_To do:_
From the first line below to the last, reproduce the material exactly and leave out the images.

** Opening Information shown block **

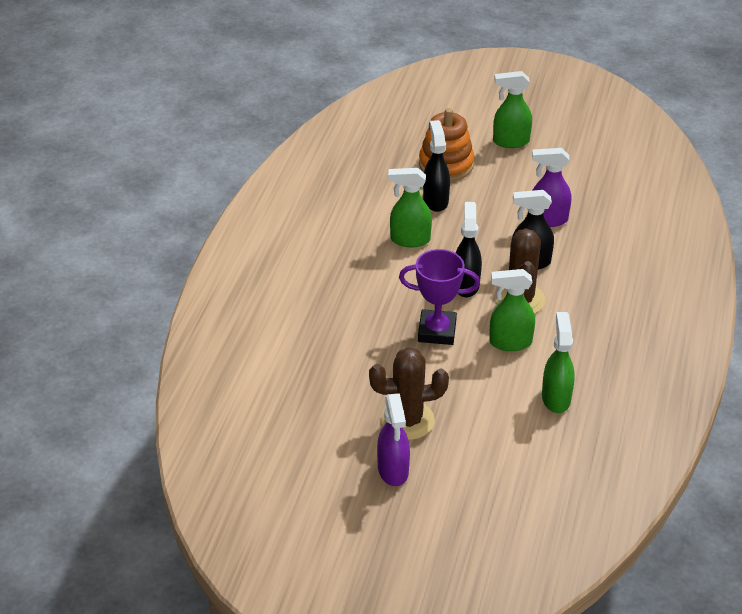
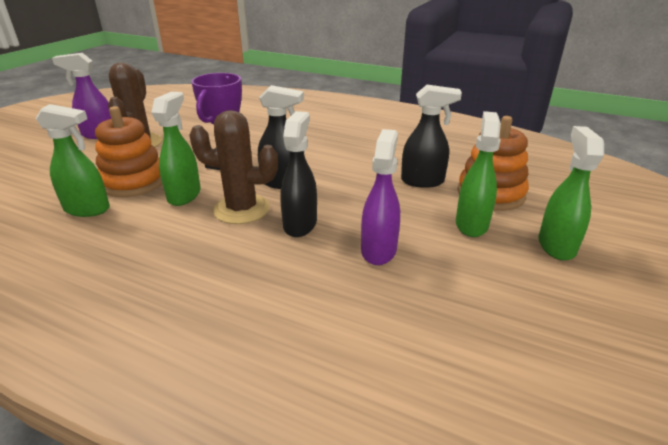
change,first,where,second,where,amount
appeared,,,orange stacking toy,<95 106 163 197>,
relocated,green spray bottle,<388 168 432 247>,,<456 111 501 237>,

** Closing Information shown block **

_Output:_
change,first,where,second,where,amount
appeared,,,orange stacking toy,<95 106 163 197>,
relocated,green spray bottle,<388 168 432 247>,,<456 111 501 237>,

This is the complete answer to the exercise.